▶ _Activity_
Write out each line of the entries exactly, starting at the first and finishing with the line that contains "JOY2 pin SW: D8 -> TX".

▶ _Input data_
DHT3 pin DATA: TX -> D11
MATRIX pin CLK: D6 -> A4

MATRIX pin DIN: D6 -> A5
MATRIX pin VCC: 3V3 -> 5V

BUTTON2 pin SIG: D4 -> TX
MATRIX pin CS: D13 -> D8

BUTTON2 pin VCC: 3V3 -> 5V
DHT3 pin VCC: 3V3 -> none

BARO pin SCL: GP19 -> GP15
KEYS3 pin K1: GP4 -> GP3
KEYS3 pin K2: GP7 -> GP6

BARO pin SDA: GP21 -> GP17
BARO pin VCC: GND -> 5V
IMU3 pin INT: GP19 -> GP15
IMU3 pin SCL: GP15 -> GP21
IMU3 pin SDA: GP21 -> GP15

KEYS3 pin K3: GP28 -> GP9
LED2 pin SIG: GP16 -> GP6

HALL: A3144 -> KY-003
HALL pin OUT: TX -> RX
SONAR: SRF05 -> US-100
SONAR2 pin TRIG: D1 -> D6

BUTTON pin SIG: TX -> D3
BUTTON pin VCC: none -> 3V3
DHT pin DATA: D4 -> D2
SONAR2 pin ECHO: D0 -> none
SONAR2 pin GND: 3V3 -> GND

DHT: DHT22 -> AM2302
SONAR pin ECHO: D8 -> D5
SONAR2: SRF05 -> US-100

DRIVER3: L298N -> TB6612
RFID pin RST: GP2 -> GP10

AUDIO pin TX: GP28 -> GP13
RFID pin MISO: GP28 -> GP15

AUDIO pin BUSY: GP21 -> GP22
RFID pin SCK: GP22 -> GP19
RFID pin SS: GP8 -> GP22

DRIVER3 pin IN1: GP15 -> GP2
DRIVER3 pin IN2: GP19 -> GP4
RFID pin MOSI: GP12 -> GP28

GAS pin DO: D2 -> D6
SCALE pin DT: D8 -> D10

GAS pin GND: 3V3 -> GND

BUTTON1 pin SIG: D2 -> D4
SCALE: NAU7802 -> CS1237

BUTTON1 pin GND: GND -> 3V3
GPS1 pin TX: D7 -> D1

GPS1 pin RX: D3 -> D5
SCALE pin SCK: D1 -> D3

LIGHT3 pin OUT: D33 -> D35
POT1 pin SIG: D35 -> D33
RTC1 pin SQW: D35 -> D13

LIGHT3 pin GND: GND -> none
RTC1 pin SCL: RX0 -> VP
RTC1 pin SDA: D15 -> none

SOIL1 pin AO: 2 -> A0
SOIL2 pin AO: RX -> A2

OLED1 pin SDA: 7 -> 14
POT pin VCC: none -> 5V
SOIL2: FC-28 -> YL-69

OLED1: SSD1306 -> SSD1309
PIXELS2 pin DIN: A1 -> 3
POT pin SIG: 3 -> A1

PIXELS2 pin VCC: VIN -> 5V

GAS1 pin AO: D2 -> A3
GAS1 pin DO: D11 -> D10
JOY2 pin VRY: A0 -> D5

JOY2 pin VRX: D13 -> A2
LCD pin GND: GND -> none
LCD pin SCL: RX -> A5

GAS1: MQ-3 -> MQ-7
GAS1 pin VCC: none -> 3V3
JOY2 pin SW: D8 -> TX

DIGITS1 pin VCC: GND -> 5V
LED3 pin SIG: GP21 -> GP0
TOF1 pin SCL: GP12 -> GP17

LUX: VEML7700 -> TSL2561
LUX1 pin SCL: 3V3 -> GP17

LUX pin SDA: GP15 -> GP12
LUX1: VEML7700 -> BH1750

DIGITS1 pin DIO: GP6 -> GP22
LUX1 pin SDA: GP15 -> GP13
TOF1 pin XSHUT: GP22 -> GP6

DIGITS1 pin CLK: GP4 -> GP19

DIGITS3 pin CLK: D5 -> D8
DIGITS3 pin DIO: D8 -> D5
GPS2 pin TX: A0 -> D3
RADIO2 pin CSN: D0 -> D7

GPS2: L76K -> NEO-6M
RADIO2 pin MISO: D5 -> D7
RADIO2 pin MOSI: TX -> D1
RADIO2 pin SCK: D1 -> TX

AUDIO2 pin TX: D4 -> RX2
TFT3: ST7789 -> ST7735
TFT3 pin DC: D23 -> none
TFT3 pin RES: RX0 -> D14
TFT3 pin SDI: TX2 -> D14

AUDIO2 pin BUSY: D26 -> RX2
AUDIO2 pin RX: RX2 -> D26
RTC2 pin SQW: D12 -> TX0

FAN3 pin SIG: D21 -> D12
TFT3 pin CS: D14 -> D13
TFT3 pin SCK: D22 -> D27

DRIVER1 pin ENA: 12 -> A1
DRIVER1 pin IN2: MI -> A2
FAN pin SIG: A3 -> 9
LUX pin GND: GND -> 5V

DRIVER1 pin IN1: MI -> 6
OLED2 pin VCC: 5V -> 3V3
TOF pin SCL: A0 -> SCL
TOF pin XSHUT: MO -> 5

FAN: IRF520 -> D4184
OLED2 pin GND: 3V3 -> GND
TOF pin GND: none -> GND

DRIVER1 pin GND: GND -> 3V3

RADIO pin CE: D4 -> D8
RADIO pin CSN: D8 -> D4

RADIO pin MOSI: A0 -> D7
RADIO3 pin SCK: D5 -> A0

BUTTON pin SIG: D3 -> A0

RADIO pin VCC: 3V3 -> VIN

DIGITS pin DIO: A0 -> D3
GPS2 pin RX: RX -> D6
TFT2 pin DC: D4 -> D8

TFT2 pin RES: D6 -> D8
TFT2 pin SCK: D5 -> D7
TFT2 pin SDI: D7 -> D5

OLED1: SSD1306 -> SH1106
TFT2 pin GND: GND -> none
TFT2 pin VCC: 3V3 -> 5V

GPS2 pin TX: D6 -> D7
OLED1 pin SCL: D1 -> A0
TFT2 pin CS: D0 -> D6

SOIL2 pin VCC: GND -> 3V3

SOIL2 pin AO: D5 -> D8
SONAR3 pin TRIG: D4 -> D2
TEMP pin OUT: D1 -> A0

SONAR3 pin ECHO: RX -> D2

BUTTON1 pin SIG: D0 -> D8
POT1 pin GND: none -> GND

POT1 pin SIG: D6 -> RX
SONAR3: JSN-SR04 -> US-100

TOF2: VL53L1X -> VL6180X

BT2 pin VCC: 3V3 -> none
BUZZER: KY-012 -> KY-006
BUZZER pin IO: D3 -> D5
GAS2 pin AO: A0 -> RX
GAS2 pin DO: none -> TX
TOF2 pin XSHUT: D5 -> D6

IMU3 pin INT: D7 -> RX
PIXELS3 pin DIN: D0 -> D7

▶ _Result for this exercise_
DHT3 pin DATA: TX -> D11
MATRIX pin CLK: D6 -> A4

MATRIX pin DIN: D6 -> A5
MATRIX pin VCC: 3V3 -> 5V

BUTTON2 pin SIG: D4 -> TX
MATRIX pin CS: D13 -> D8

BUTTON2 pin VCC: 3V3 -> 5V
DHT3 pin VCC: 3V3 -> none

BARO pin SCL: GP19 -> GP15
KEYS3 pin K1: GP4 -> GP3
KEYS3 pin K2: GP7 -> GP6

BARO pin SDA: GP21 -> GP17
BARO pin VCC: GND -> 5V
IMU3 pin INT: GP19 -> GP15
IMU3 pin SCL: GP15 -> GP21
IMU3 pin SDA: GP21 -> GP15

KEYS3 pin K3: GP28 -> GP9
LED2 pin SIG: GP16 -> GP6

HALL: A3144 -> KY-003
HALL pin OUT: TX -> RX
SONAR: SRF05 -> US-100
SONAR2 pin TRIG: D1 -> D6

BUTTON pin SIG: TX -> D3
BUTTON pin VCC: none -> 3V3
DHT pin DATA: D4 -> D2
SONAR2 pin ECHO: D0 -> none
SONAR2 pin GND: 3V3 -> GND

DHT: DHT22 -> AM2302
SONAR pin ECHO: D8 -> D5
SONAR2: SRF05 -> US-100

DRIVER3: L298N -> TB6612
RFID pin RST: GP2 -> GP10

AUDIO pin TX: GP28 -> GP13
RFID pin MISO: GP28 -> GP15

AUDIO pin BUSY: GP21 -> GP22
RFID pin SCK: GP22 -> GP19
RFID pin SS: GP8 -> GP22

DRIVER3 pin IN1: GP15 -> GP2
DRIVER3 pin IN2: GP19 -> GP4
RFID pin MOSI: GP12 -> GP28

GAS pin DO: D2 -> D6
SCALE pin DT: D8 -> D10

GAS pin GND: 3V3 -> GND

BUTTON1 pin SIG: D2 -> D4
SCALE: NAU7802 -> CS1237

BUTTON1 pin GND: GND -> 3V3
GPS1 pin TX: D7 -> D1

GPS1 pin RX: D3 -> D5
SCALE pin SCK: D1 -> D3

LIGHT3 pin OUT: D33 -> D35
POT1 pin SIG: D35 -> D33
RTC1 pin SQW: D35 -> D13

LIGHT3 pin GND: GND -> none
RTC1 pin SCL: RX0 -> VP
RTC1 pin SDA: D15 -> none

SOIL1 pin AO: 2 -> A0
SOIL2 pin AO: RX -> A2

OLED1 pin SDA: 7 -> 14
POT pin VCC: none -> 5V
SOIL2: FC-28 -> YL-69

OLED1: SSD1306 -> SSD1309
PIXELS2 pin DIN: A1 -> 3
POT pin SIG: 3 -> A1

PIXELS2 pin VCC: VIN -> 5V

GAS1 pin AO: D2 -> A3
GAS1 pin DO: D11 -> D10
JOY2 pin VRY: A0 -> D5

JOY2 pin VRX: D13 -> A2
LCD pin GND: GND -> none
LCD pin SCL: RX -> A5

GAS1: MQ-3 -> MQ-7
GAS1 pin VCC: none -> 3V3
JOY2 pin SW: D8 -> TX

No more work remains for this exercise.